**YOUR TASK**. Could every line below be transcribed exactly, with the pictures dropped?

=======

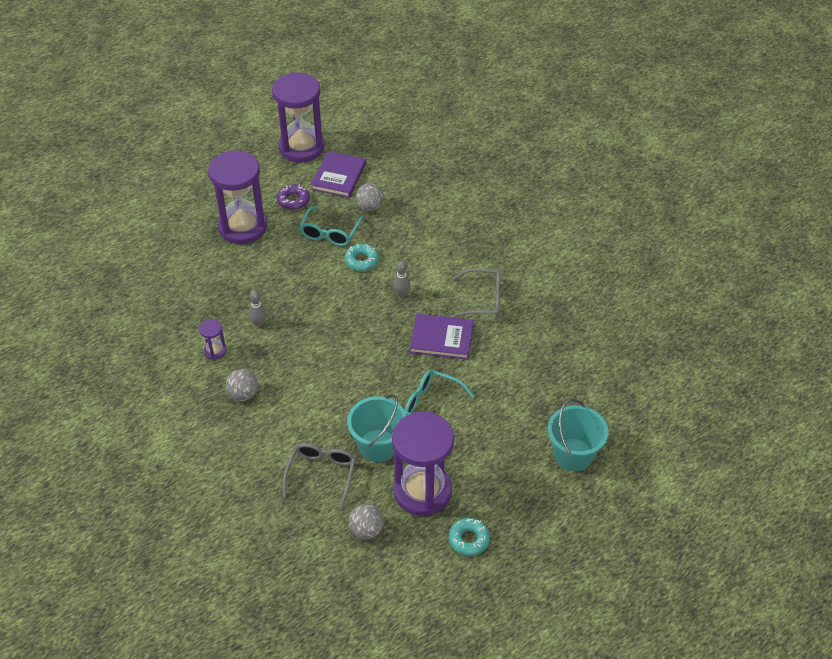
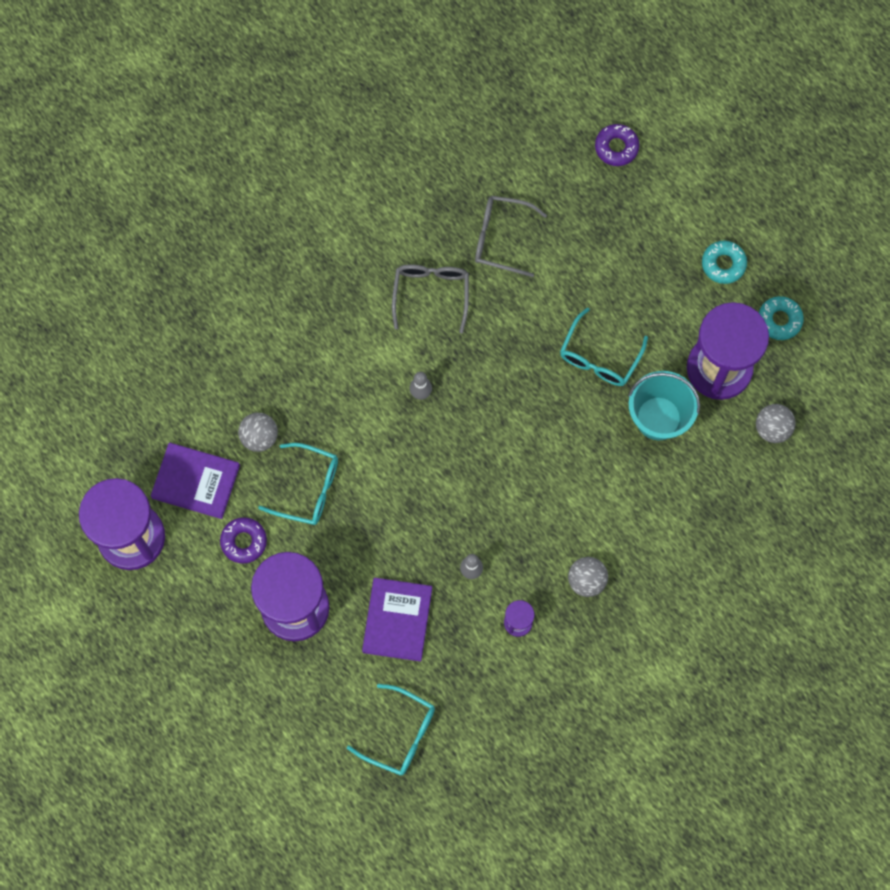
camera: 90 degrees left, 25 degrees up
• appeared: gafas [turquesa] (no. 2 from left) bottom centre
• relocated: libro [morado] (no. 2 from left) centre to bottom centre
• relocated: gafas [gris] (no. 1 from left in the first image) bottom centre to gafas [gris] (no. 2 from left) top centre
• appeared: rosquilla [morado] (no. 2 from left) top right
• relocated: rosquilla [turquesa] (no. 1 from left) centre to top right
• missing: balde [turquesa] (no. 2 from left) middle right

=======

**ANSWER BOX**.
camera: 90 degrees left, 25 degrees up
• appeared: gafas [turquesa] (no. 2 from left) bottom centre
• relocated: libro [morado] (no. 2 from left) centre to bottom centre
• relocated: gafas [gris] (no. 1 from left in the first image) bottom centre to gafas [gris] (no. 2 from left) top centre
• appeared: rosquilla [morado] (no. 2 from left) top right
• relocated: rosquilla [turquesa] (no. 1 from left) centre to top right
• missing: balde [turquesa] (no. 2 from left) middle right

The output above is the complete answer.